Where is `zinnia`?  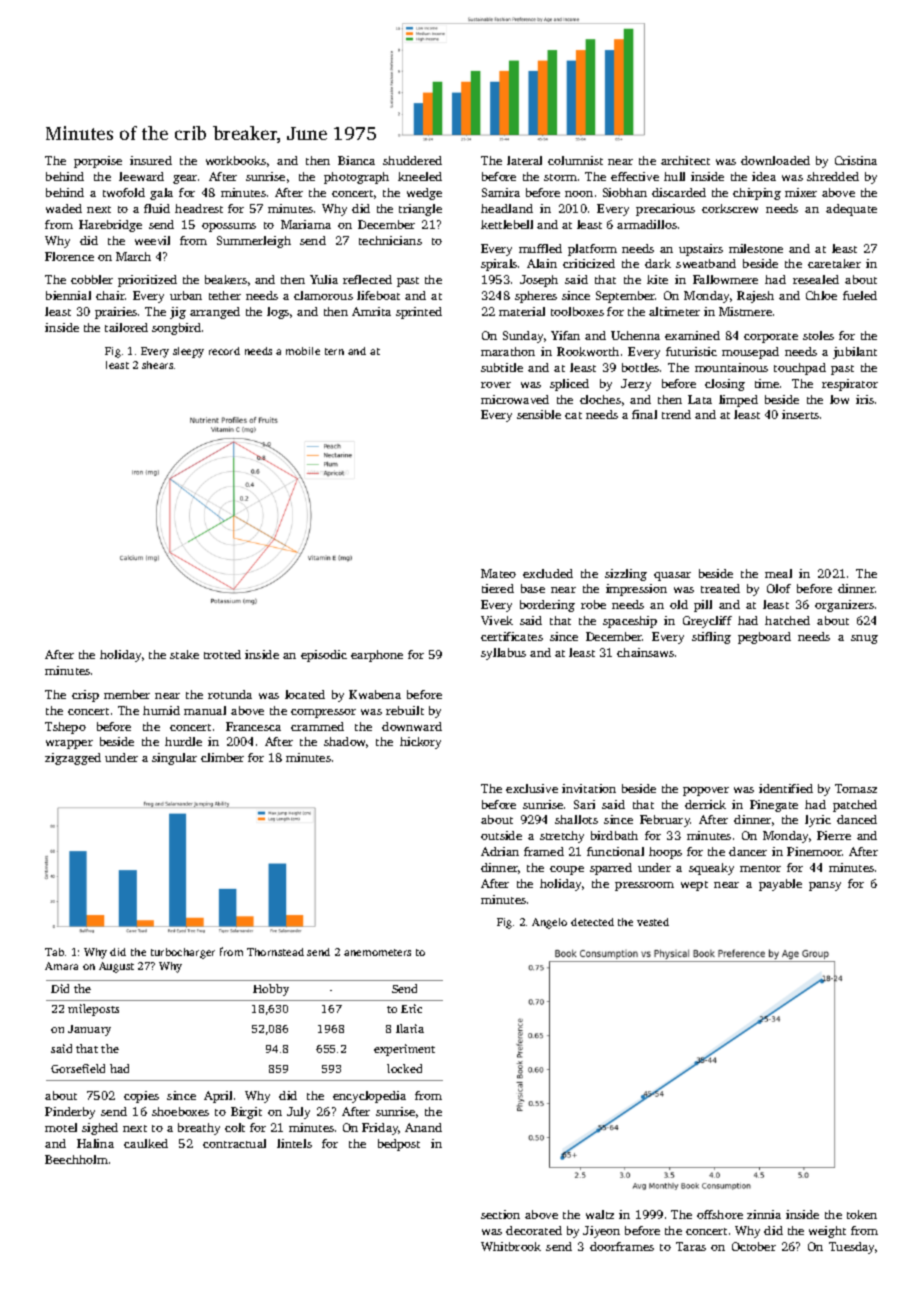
══════════════════════════════
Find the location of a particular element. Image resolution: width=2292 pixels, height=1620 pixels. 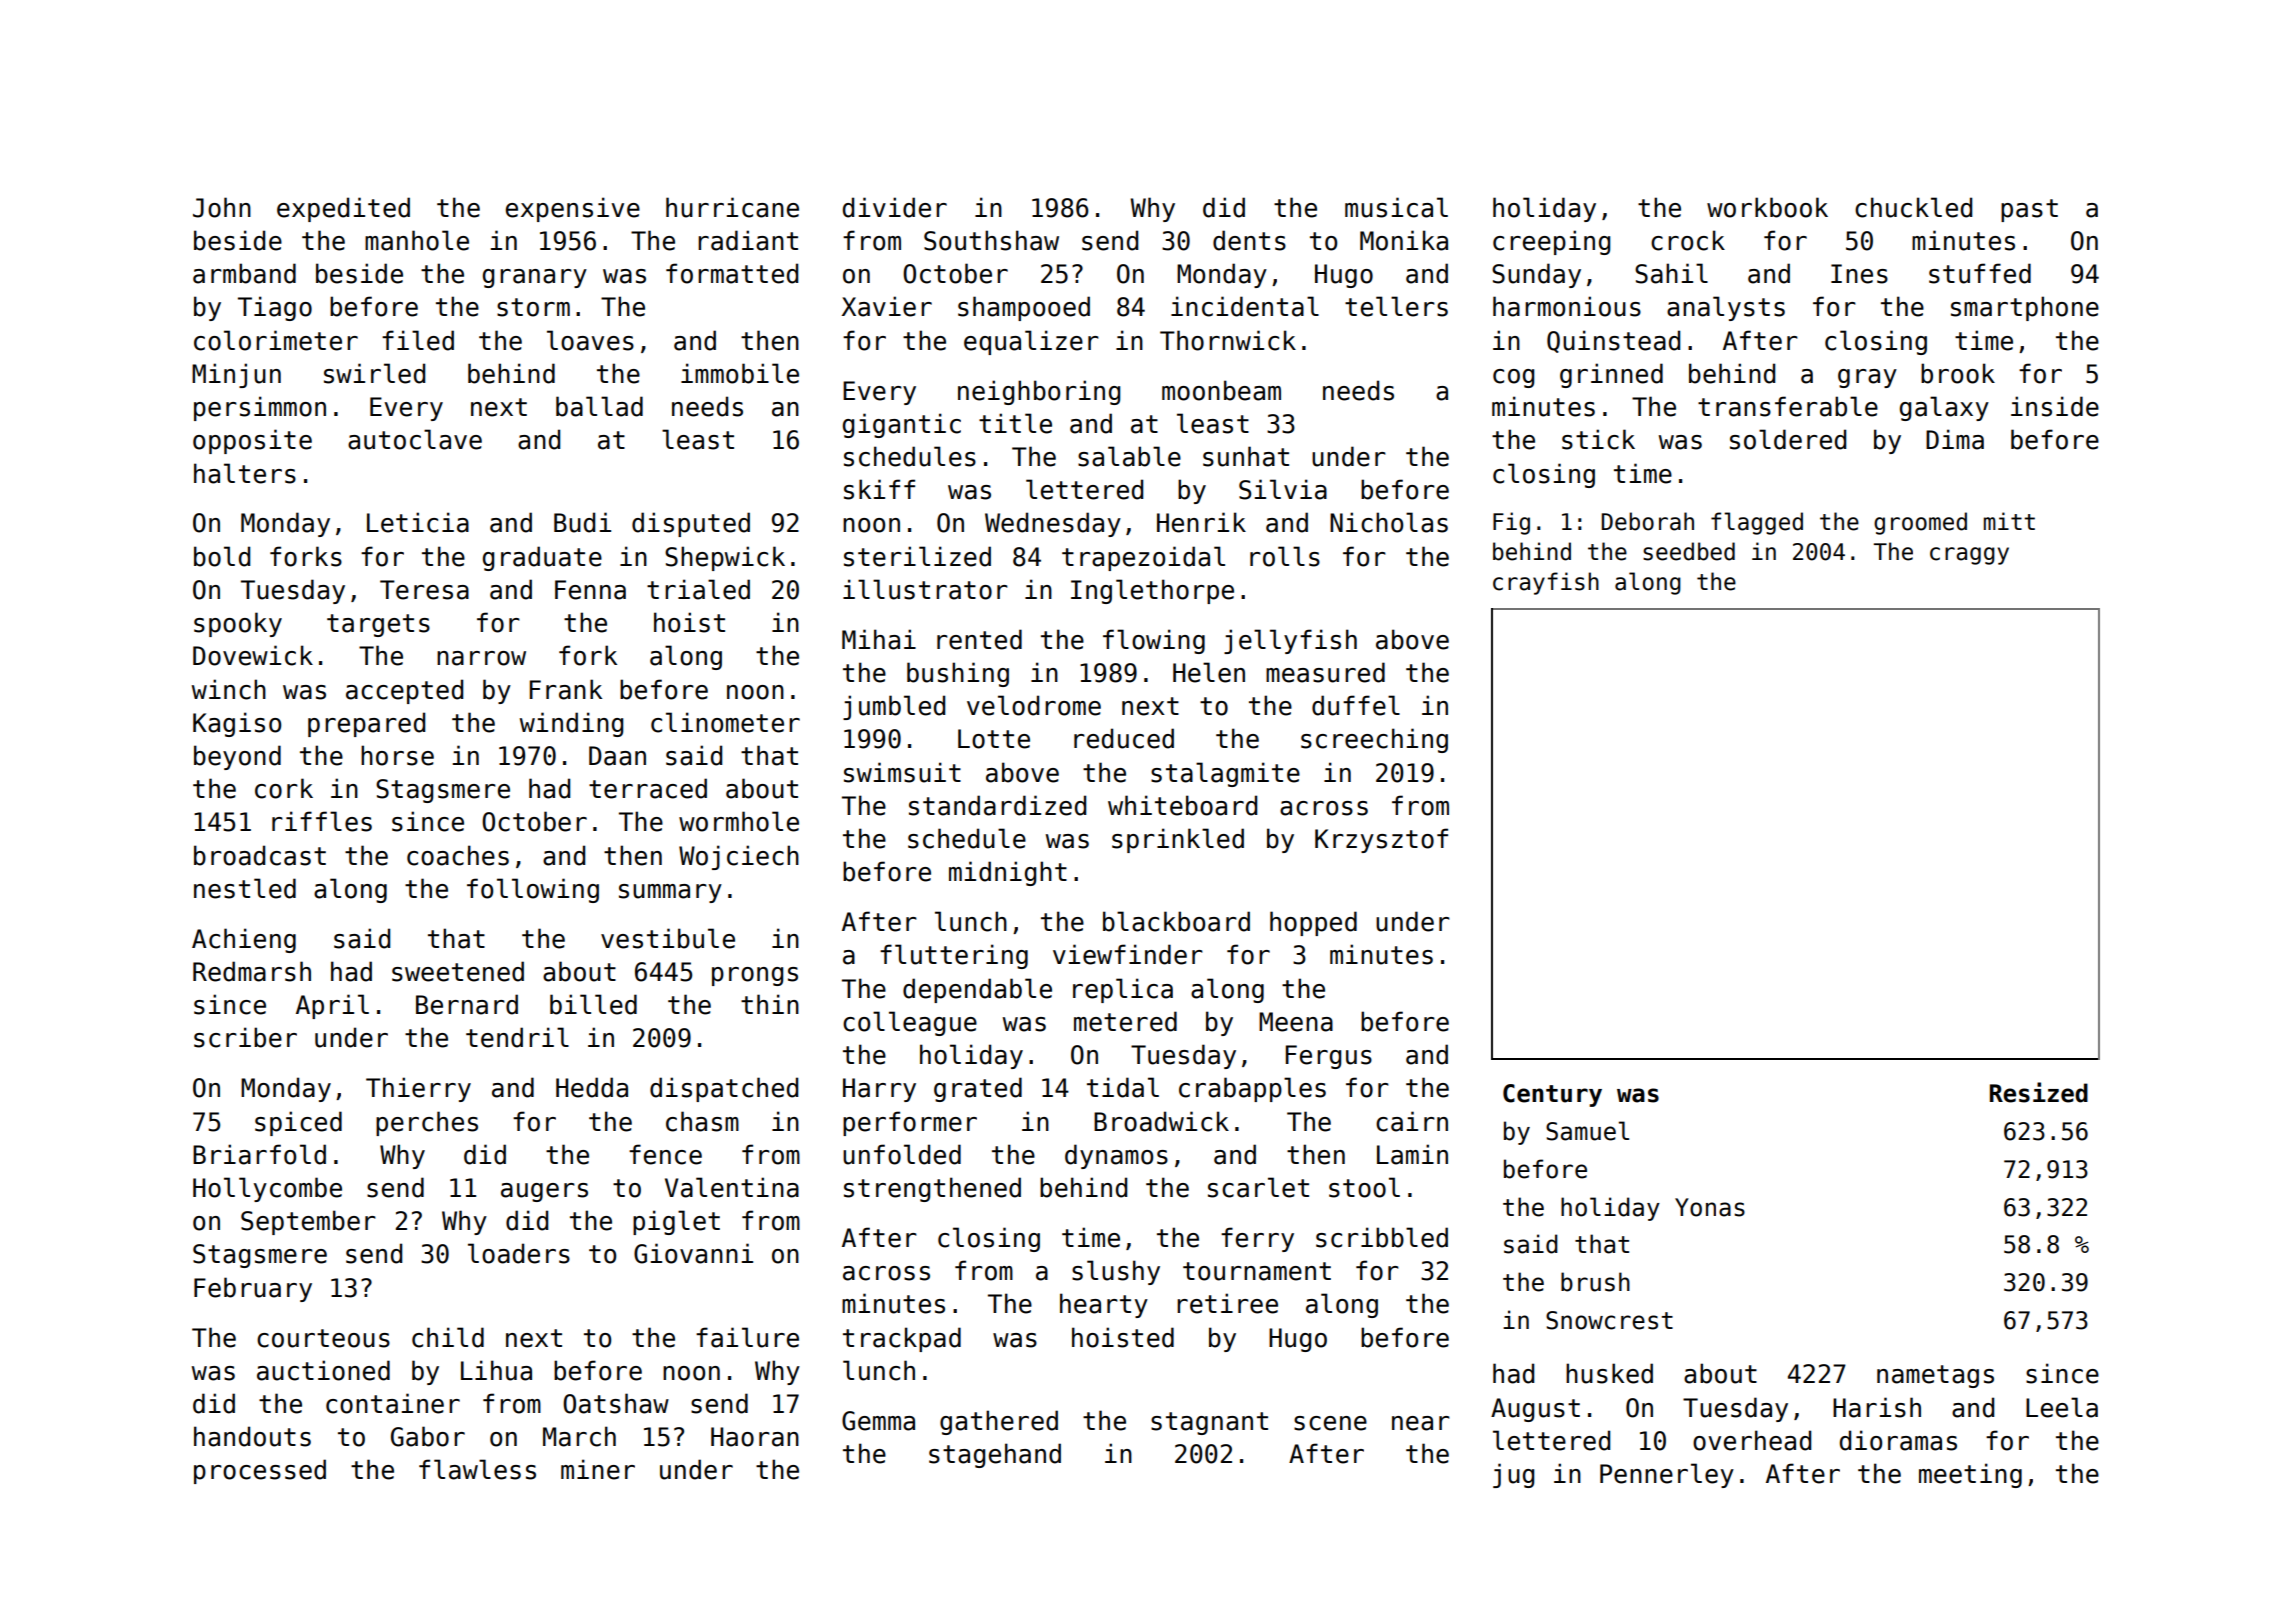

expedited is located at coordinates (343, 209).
══════════════════════════════
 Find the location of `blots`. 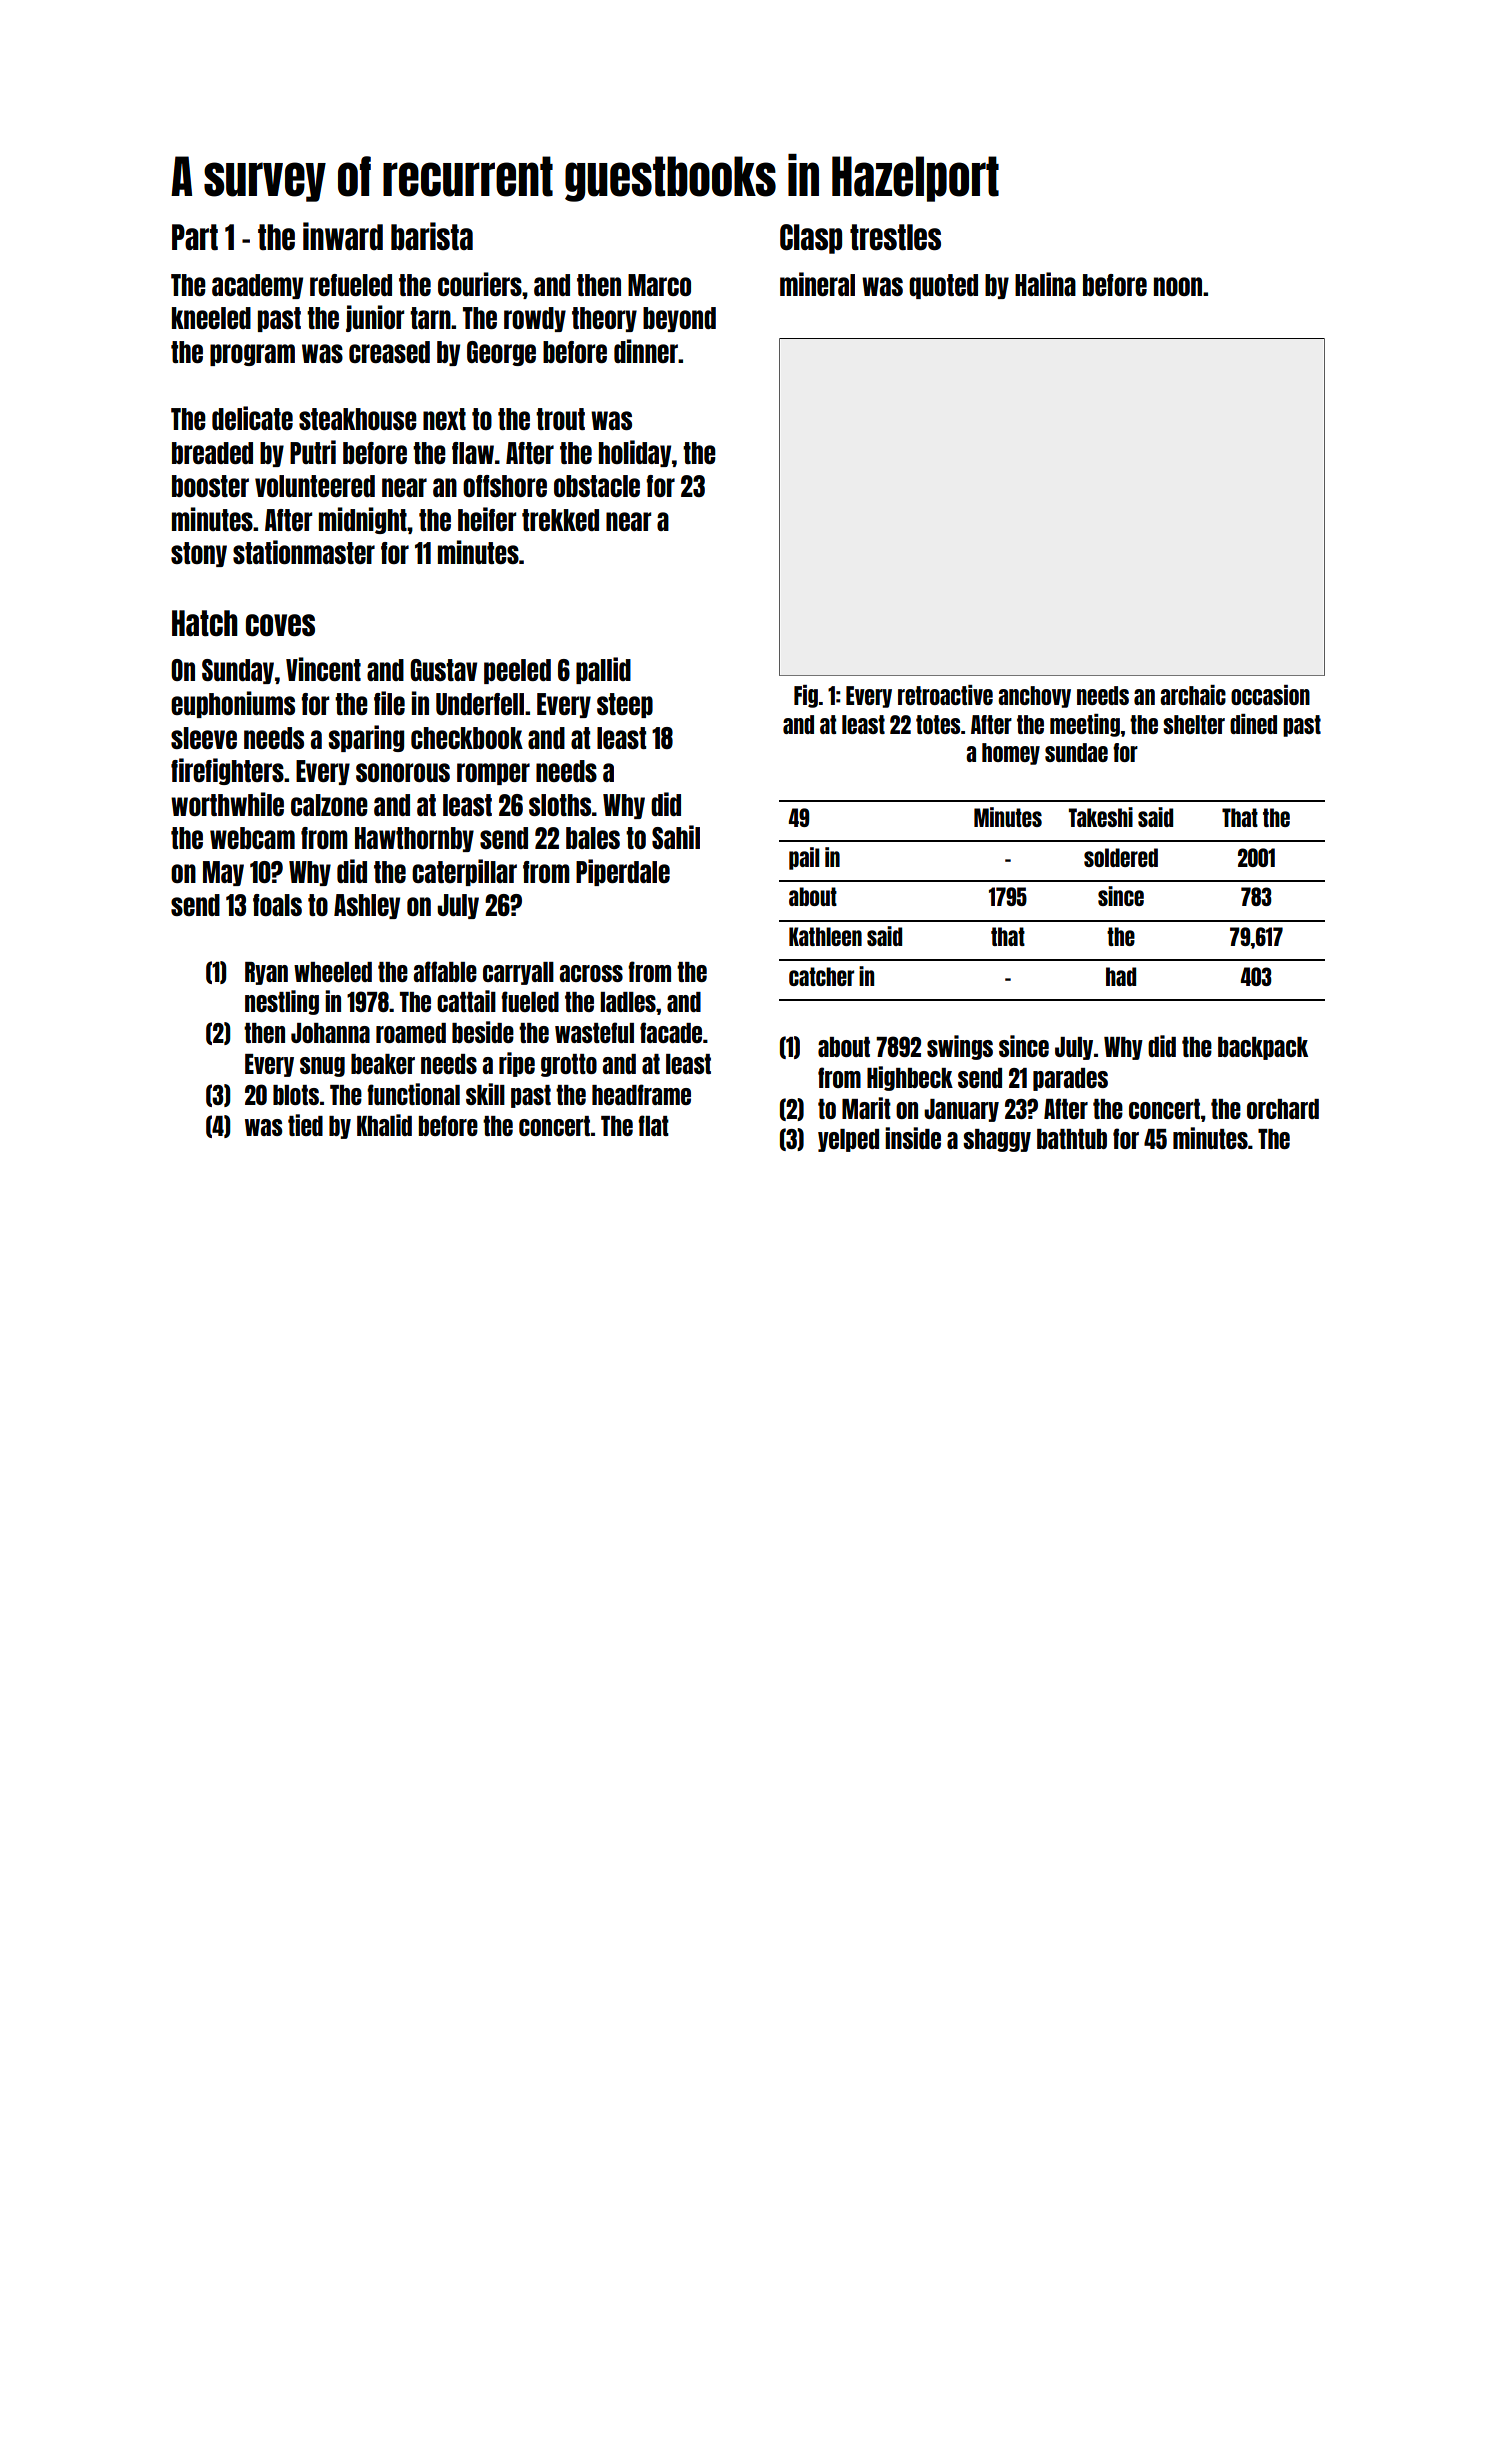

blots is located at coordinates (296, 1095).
══════════════════════════════
**Given problem:**
Copy out the part that opens with the line containing "Find the location of a" and closes with the line containing "expedited is located", keeping both of those lines and leaving out the pictures.

**In response:**
Find the location of a particular element. Image resolution: width=2292 pixels, height=1620 pixels. 

expedited is located at coordinates (343, 209).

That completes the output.